*** Opening Records for this task ***

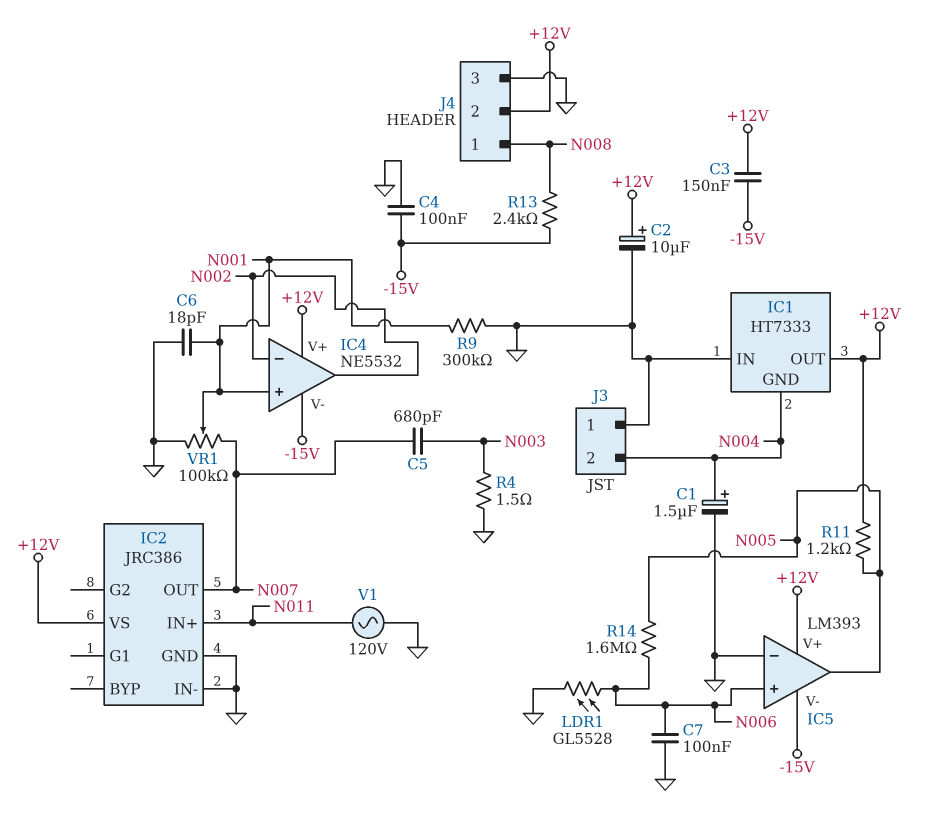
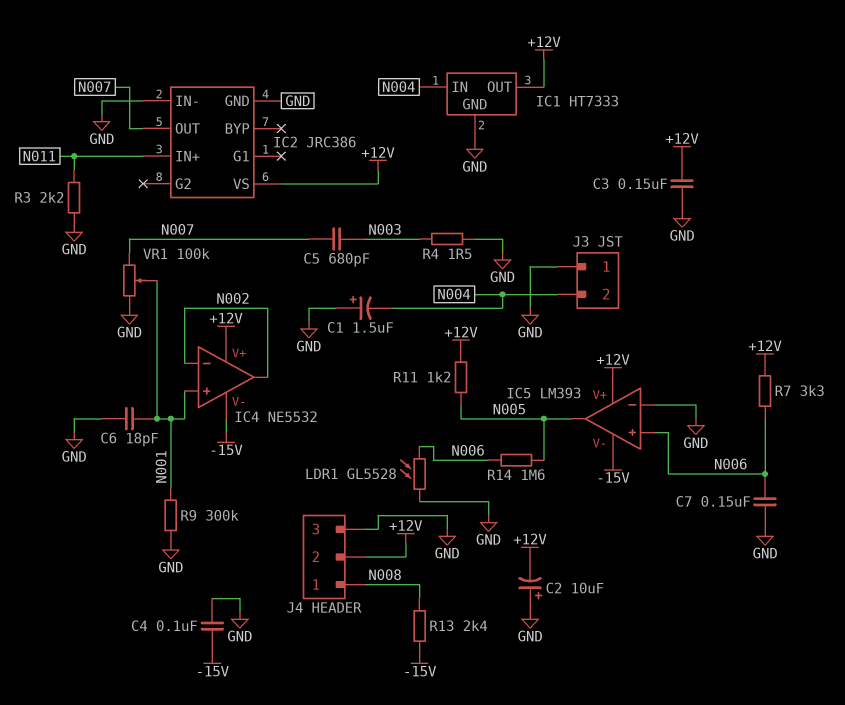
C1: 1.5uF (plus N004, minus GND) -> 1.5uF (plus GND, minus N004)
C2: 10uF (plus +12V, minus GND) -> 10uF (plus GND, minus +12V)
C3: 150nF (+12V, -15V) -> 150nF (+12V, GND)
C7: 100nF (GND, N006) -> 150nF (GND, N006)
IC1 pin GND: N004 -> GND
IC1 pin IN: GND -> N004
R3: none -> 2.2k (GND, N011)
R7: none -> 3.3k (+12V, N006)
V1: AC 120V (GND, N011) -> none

*** Closing Records for this task ***

--- Problem to work on ---
Omit the pictures. Output every record above word for word.

--- Task result ---
C1: 1.5uF (plus N004, minus GND) -> 1.5uF (plus GND, minus N004)
C2: 10uF (plus +12V, minus GND) -> 10uF (plus GND, minus +12V)
C3: 150nF (+12V, -15V) -> 150nF (+12V, GND)
C7: 100nF (GND, N006) -> 150nF (GND, N006)
IC1 pin GND: N004 -> GND
IC1 pin IN: GND -> N004
R3: none -> 2.2k (GND, N011)
R7: none -> 3.3k (+12V, N006)
V1: AC 120V (GND, N011) -> none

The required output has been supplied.